* [RECORDS FOR THE EXERCISE]
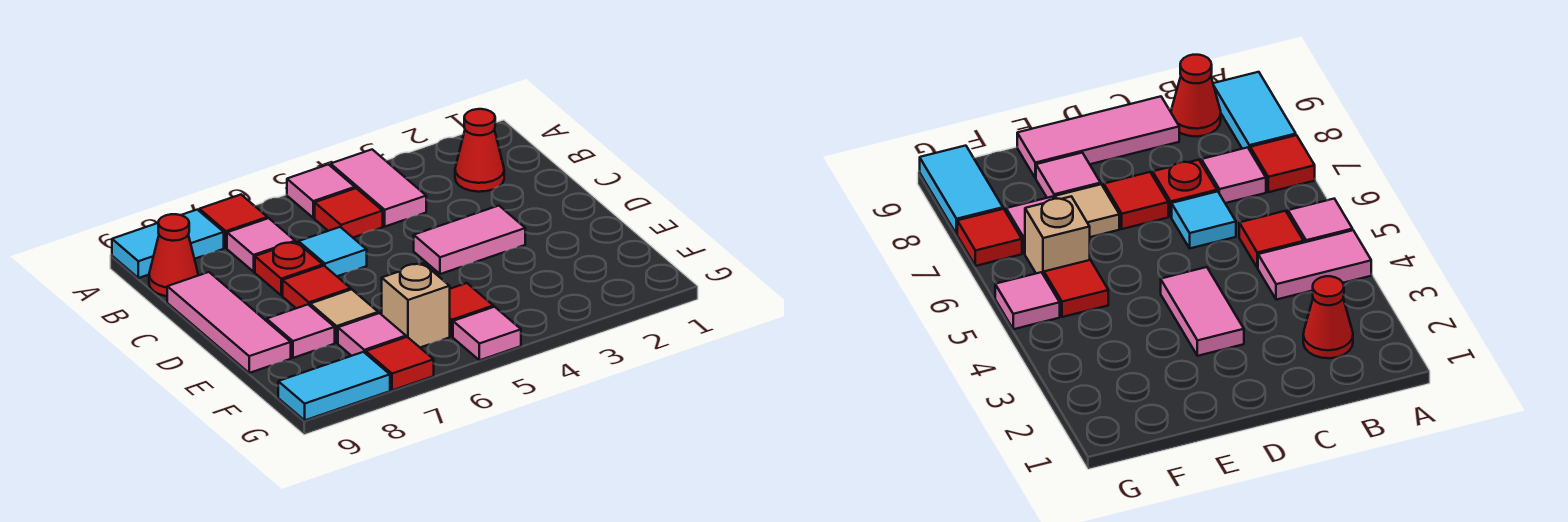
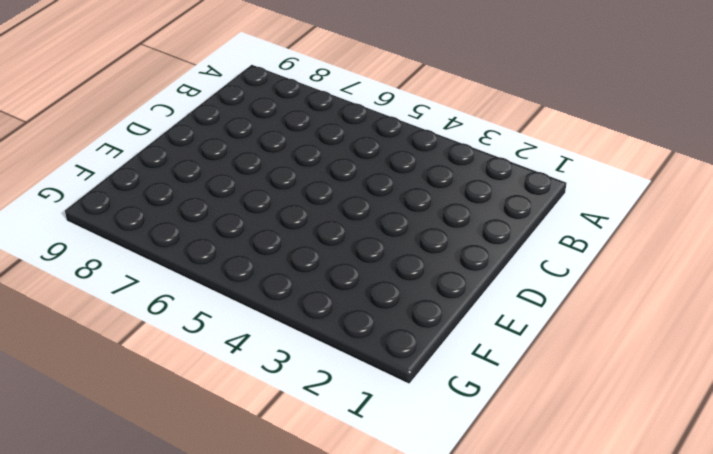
none -> pink tile A4:B4 level 1
none -> pink tile A5 level 1
none -> red tile A7 level 1

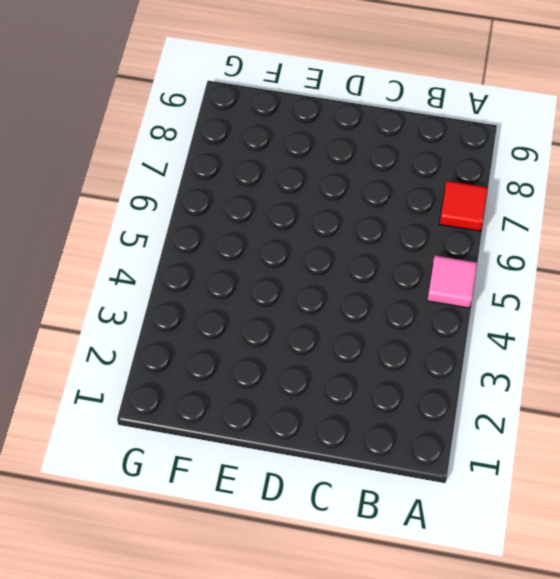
none -> pink tile A4:B4 level 1
none -> cyan tile A8:A9 level 1
none -> red cone B2 level 1

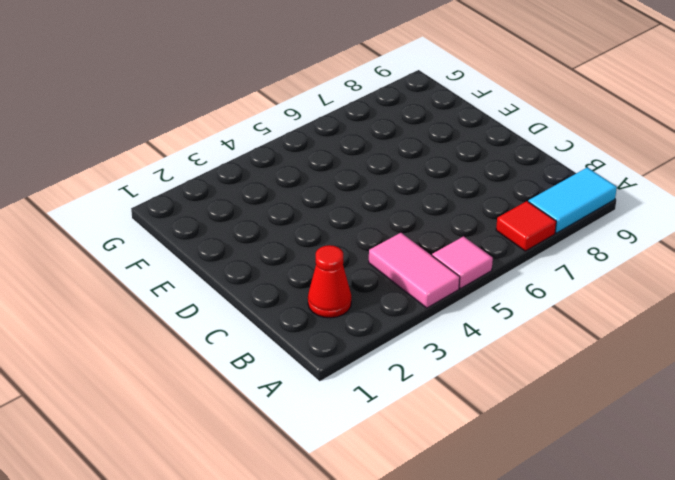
none -> red tile B5 level 1
none -> pink tile B7 level 1
none -> red cone B9 level 1

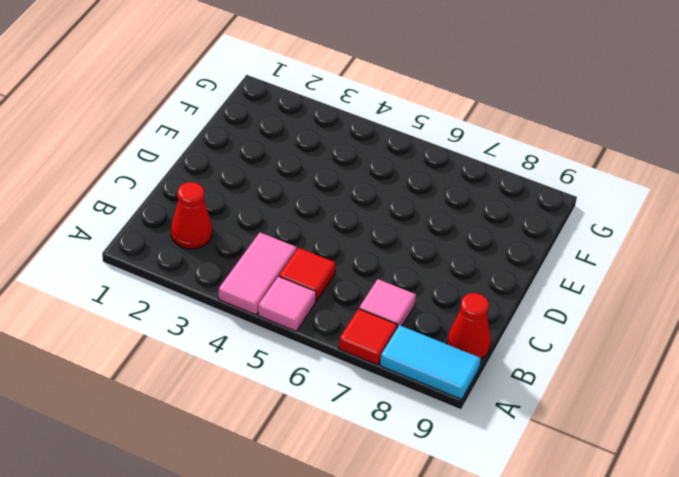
none -> cyan tile C6 level 1
none -> red plate C7 level 1
none -> pink tile C9:E9 level 1

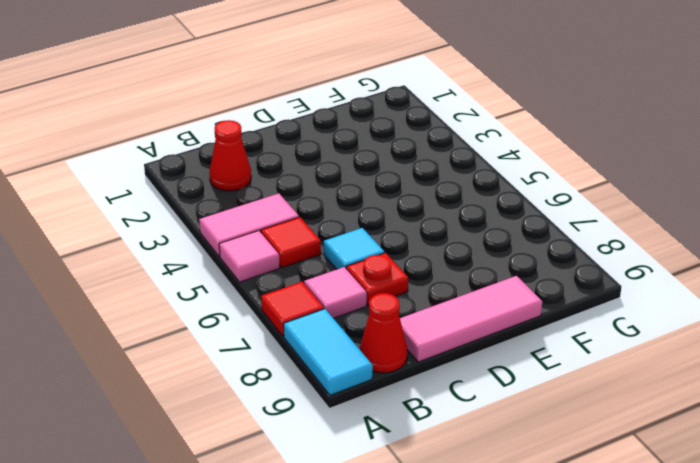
none -> pink tile D3:D4 level 1
none -> red tile D7 level 1
none -> tan tile E7 level 1

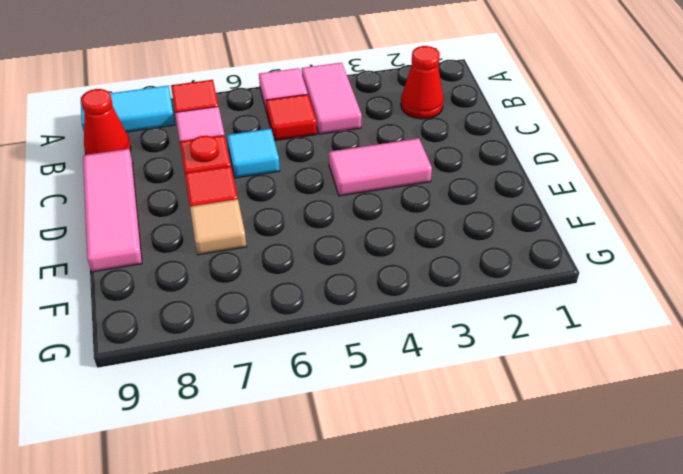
none -> pink tile E8 level 1
none -> red tile F5 level 1
none -> tan brick F6 level 1

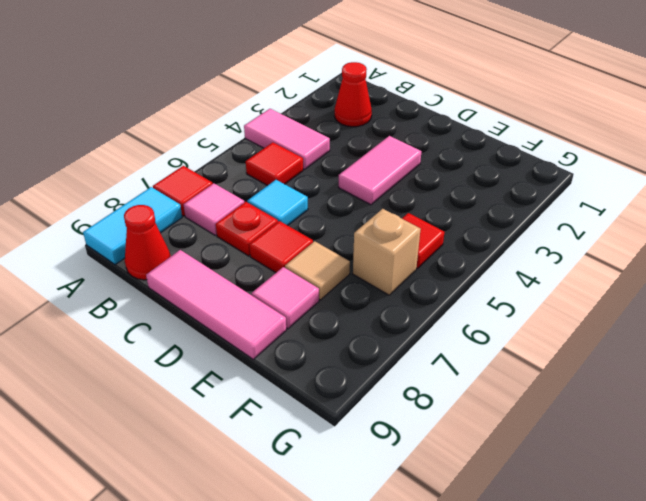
none -> pink tile A5 level 1
none -> pink tile F7 level 1
none -> pink tile G5 level 1

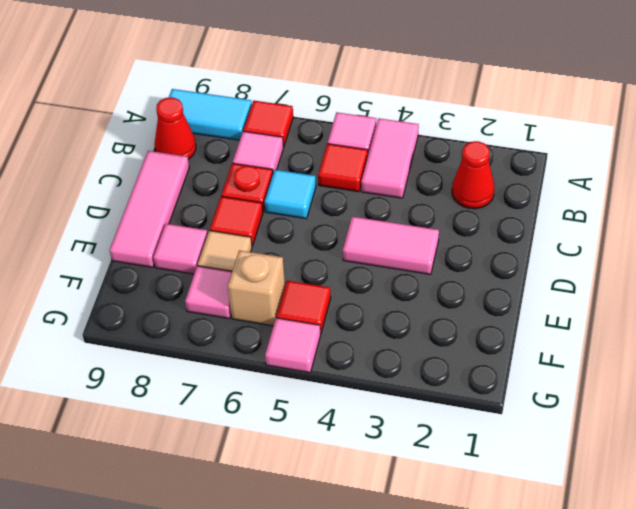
none -> red tile G7 level 1
none -> cyan tile G8:G9 level 1

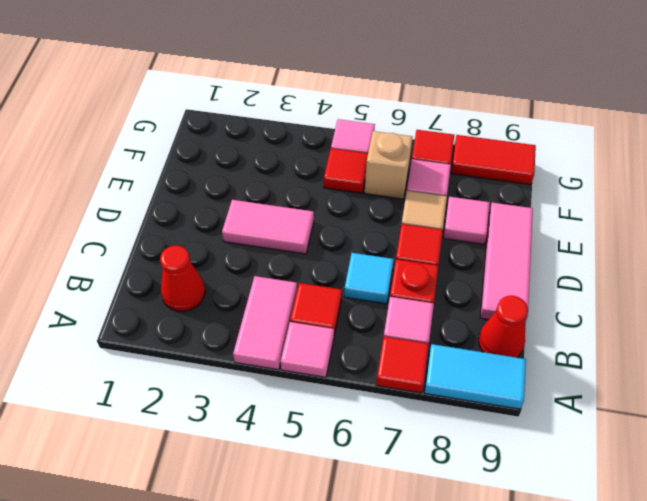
red tile G8:G9 level 1 -> cyan tile G8:G9 level 1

* [WHAT THE TASK REQUIRES]
Type out all of the records exactly, leaving out any picture.

* [SOLUTION FOR THIS PROBLEM]
none -> pink tile A4:B4 level 1
none -> pink tile A5 level 1
none -> red tile A7 level 1

none -> pink tile A4:B4 level 1
none -> cyan tile A8:A9 level 1
none -> red cone B2 level 1

none -> red tile B5 level 1
none -> pink tile B7 level 1
none -> red cone B9 level 1

none -> cyan tile C6 level 1
none -> red plate C7 level 1
none -> pink tile C9:E9 level 1

none -> pink tile D3:D4 level 1
none -> red tile D7 level 1
none -> tan tile E7 level 1

none -> pink tile E8 level 1
none -> red tile F5 level 1
none -> tan brick F6 level 1

none -> pink tile A5 level 1
none -> pink tile F7 level 1
none -> pink tile G5 level 1

none -> red tile G7 level 1
none -> cyan tile G8:G9 level 1

red tile G8:G9 level 1 -> cyan tile G8:G9 level 1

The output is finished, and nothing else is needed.